Coordinate-based object records:
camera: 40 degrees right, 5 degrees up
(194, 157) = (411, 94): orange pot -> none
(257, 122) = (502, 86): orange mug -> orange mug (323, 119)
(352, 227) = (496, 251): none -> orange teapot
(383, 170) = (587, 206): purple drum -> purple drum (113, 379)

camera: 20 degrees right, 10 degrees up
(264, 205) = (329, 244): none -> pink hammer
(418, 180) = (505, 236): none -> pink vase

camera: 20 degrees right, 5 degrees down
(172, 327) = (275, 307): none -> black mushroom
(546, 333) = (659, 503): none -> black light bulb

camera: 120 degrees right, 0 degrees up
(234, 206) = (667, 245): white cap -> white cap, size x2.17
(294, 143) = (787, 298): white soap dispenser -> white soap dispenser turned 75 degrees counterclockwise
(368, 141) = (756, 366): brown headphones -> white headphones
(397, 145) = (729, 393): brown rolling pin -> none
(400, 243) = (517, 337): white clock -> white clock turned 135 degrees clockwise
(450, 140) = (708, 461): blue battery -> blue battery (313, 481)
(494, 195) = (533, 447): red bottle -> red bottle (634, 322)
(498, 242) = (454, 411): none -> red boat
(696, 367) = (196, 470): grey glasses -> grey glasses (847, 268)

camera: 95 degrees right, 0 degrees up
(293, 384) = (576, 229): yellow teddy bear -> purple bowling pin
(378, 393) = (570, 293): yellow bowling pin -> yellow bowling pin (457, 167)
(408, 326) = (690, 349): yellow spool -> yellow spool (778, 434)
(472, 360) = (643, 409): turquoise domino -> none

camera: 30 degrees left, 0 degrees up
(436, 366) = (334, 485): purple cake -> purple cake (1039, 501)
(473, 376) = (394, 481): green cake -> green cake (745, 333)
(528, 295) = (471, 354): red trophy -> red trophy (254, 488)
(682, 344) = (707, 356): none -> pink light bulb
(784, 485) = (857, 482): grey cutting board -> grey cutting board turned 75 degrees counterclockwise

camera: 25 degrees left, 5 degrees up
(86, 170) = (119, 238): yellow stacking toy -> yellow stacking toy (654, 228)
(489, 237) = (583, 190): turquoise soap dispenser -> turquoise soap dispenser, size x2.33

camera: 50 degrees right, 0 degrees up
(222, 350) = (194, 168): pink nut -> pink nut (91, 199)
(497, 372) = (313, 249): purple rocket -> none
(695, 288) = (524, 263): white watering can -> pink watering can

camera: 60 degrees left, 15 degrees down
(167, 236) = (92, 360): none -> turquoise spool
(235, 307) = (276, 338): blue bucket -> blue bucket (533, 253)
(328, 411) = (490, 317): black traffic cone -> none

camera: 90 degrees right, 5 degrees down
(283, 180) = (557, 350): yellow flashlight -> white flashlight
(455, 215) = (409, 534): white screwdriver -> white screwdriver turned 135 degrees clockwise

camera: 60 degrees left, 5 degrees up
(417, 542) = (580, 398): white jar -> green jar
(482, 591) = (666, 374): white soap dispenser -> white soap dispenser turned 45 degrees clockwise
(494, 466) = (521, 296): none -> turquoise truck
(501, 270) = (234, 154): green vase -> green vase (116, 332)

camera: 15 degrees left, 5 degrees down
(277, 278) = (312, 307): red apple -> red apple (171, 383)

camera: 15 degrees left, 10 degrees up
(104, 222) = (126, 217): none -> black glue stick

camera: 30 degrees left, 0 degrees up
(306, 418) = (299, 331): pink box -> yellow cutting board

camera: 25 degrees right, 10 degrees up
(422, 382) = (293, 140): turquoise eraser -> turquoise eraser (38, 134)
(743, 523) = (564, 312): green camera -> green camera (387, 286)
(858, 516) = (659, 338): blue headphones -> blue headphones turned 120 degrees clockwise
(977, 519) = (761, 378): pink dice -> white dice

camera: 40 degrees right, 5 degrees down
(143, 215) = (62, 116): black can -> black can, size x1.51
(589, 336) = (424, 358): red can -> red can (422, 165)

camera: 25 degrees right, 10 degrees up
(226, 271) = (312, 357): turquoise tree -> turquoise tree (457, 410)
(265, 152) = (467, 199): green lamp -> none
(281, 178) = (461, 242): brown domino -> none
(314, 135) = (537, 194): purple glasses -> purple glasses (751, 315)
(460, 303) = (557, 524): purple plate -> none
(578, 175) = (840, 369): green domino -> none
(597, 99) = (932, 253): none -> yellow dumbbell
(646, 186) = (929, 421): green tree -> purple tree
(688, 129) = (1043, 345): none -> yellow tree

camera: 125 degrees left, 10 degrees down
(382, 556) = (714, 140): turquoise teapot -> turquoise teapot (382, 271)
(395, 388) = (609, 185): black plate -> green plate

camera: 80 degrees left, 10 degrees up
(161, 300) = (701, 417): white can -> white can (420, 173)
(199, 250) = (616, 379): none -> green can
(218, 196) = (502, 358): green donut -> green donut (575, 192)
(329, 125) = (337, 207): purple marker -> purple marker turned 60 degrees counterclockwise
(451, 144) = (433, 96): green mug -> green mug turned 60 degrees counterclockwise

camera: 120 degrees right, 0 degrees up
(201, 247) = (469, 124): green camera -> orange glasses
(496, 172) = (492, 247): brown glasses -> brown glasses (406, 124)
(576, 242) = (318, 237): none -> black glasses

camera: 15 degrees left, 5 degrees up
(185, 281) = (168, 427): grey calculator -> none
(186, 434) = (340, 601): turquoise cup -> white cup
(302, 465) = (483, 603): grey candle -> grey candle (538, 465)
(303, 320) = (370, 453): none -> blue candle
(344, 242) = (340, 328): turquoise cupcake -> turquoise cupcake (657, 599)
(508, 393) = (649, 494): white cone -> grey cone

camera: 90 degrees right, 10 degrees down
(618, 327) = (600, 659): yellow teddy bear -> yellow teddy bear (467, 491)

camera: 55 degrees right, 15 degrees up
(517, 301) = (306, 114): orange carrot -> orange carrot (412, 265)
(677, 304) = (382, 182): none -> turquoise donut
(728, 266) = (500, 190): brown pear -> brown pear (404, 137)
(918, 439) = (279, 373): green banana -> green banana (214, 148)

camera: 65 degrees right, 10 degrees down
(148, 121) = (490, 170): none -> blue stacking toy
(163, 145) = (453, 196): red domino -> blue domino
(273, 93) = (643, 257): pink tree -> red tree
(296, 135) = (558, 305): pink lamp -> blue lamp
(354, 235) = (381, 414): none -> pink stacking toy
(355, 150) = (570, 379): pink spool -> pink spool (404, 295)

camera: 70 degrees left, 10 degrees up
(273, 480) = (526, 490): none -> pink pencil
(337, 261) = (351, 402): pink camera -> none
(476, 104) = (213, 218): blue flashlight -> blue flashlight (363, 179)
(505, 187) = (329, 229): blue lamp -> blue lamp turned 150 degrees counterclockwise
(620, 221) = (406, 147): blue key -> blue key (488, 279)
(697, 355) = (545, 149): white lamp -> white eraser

— Instructions for the task —
In the answer, the lines from the first line of the data above through the line containing "(383, 170) = (587, 206): purple" must appear exactly as written, with nothing else.

— Answer to this task —
camera: 40 degrees right, 5 degrees up
(194, 157) = (411, 94): orange pot -> none
(257, 122) = (502, 86): orange mug -> orange mug (323, 119)
(352, 227) = (496, 251): none -> orange teapot
(383, 170) = (587, 206): purple drum -> purple drum (113, 379)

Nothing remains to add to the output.